*Short task*: Retype the entries below, starting with the line containing "blue star: rotated" and ending with the line containing "black ellipse: moved 8", including both of those lines. Leave out the picture lines.

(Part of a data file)
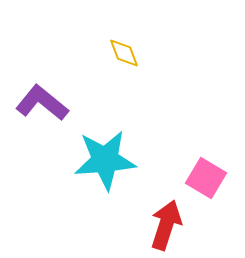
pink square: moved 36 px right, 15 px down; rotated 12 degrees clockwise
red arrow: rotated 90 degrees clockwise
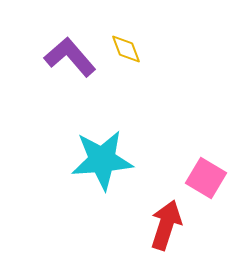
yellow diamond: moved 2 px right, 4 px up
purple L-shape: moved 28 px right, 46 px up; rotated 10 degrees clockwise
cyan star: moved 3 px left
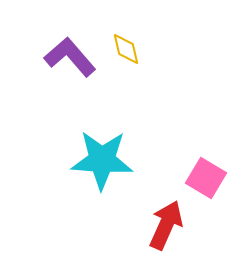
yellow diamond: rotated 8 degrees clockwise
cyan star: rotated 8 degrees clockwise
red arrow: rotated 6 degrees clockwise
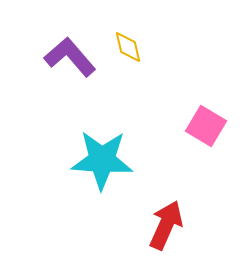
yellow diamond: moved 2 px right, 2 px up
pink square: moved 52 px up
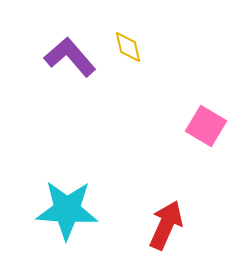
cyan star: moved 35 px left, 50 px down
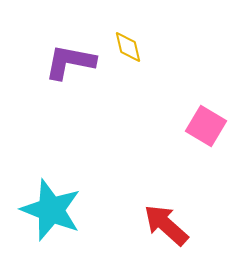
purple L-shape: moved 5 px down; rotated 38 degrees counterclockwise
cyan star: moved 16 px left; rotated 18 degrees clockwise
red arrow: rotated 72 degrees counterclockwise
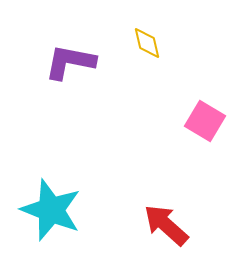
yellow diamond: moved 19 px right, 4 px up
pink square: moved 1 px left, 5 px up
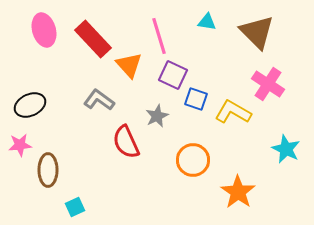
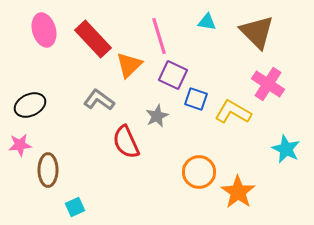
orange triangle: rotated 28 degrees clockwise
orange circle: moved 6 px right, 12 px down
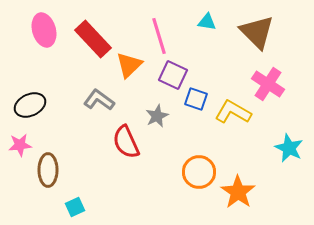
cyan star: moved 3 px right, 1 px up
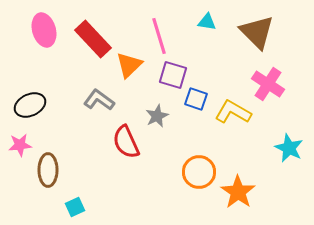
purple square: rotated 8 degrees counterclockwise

--

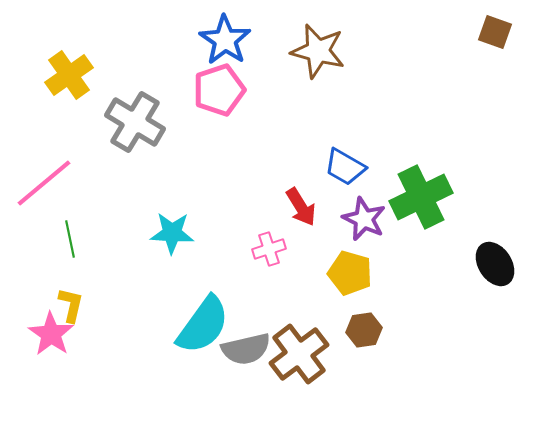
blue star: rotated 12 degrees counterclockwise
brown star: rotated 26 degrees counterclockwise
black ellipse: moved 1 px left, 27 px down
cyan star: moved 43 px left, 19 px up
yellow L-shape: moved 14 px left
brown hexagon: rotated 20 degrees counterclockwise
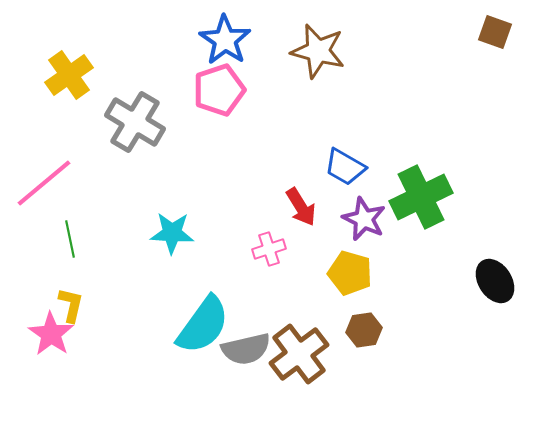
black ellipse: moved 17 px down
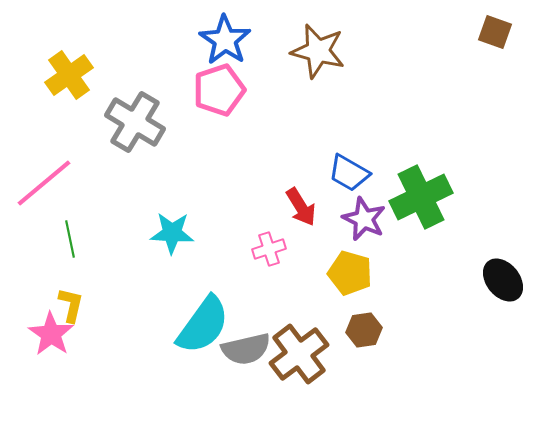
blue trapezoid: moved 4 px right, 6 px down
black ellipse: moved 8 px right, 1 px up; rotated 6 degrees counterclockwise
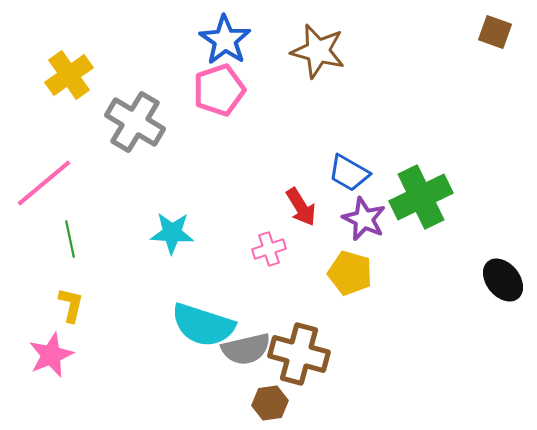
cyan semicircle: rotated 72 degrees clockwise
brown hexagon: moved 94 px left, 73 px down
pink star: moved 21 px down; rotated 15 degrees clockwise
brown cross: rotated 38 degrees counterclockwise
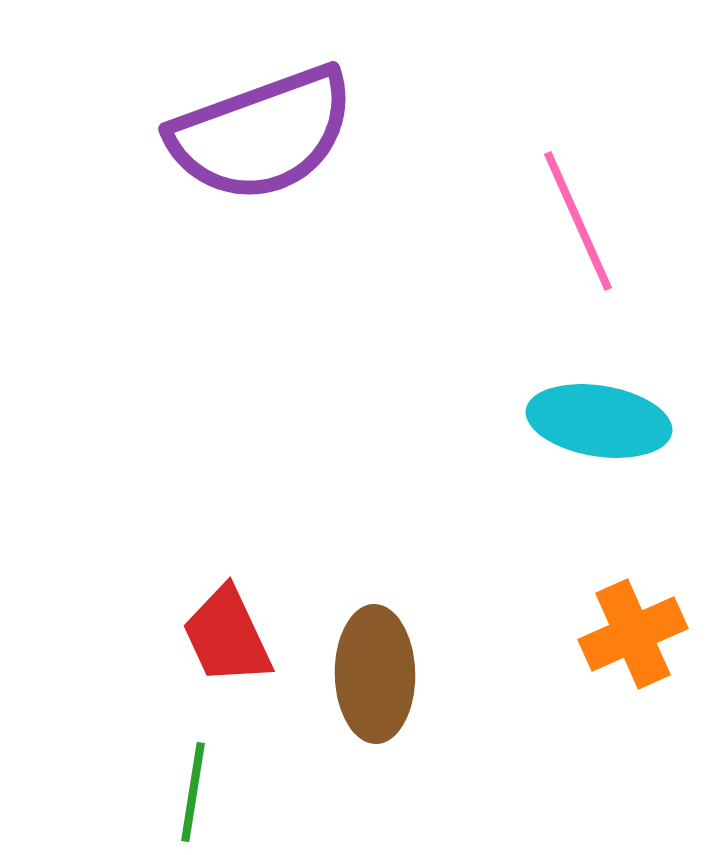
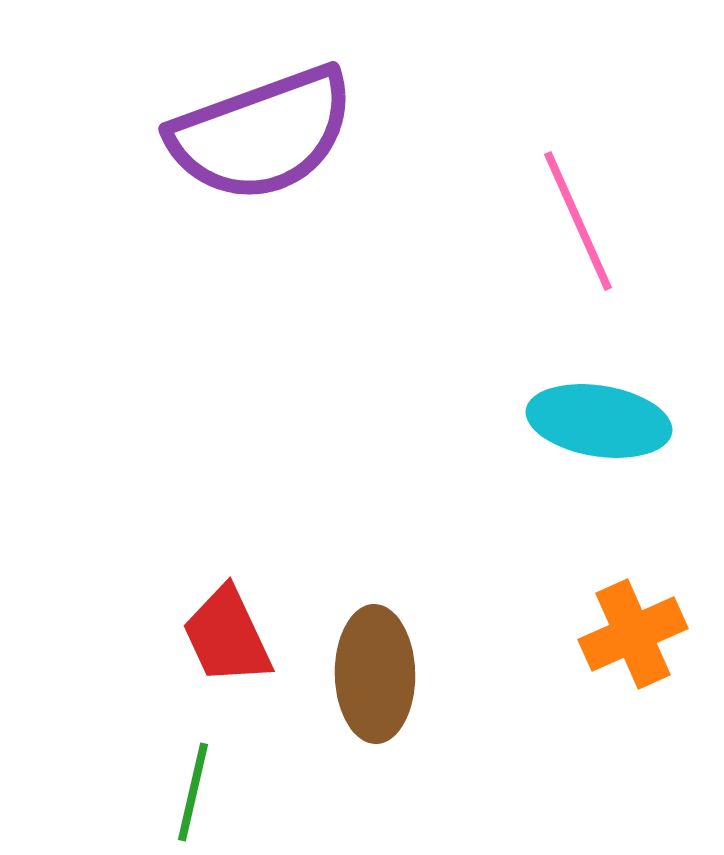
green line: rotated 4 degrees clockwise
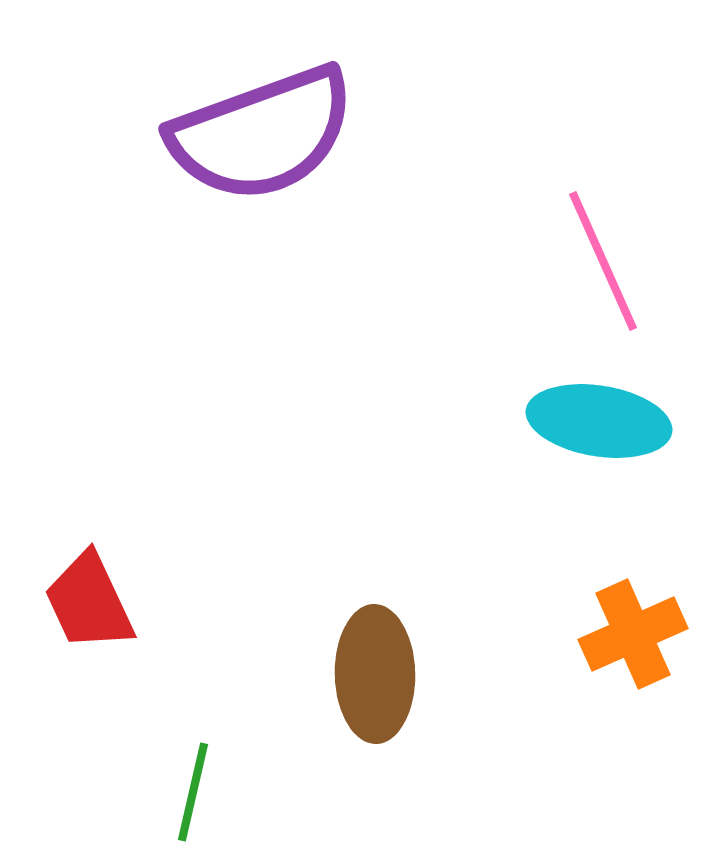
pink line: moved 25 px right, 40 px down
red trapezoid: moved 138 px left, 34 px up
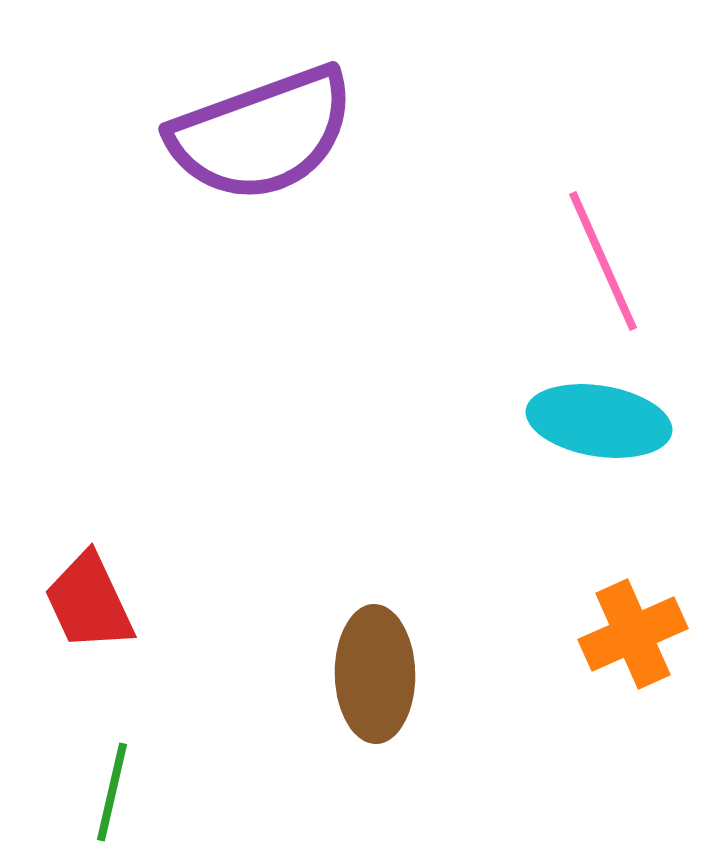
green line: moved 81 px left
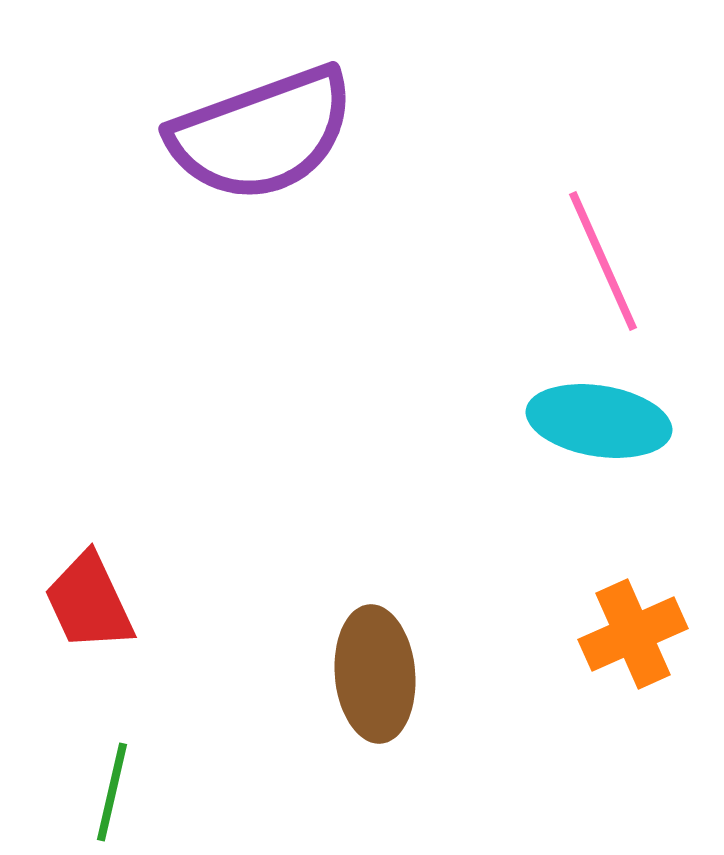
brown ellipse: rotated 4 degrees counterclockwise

*Response below*:
blue star: rotated 12 degrees counterclockwise
brown star: rotated 26 degrees counterclockwise
black ellipse: moved 1 px left, 27 px down
cyan star: moved 43 px left, 19 px up
yellow L-shape: moved 14 px left
brown hexagon: rotated 20 degrees counterclockwise
black ellipse: moved 17 px down
blue trapezoid: moved 4 px right, 6 px down
black ellipse: moved 8 px right, 1 px up; rotated 6 degrees counterclockwise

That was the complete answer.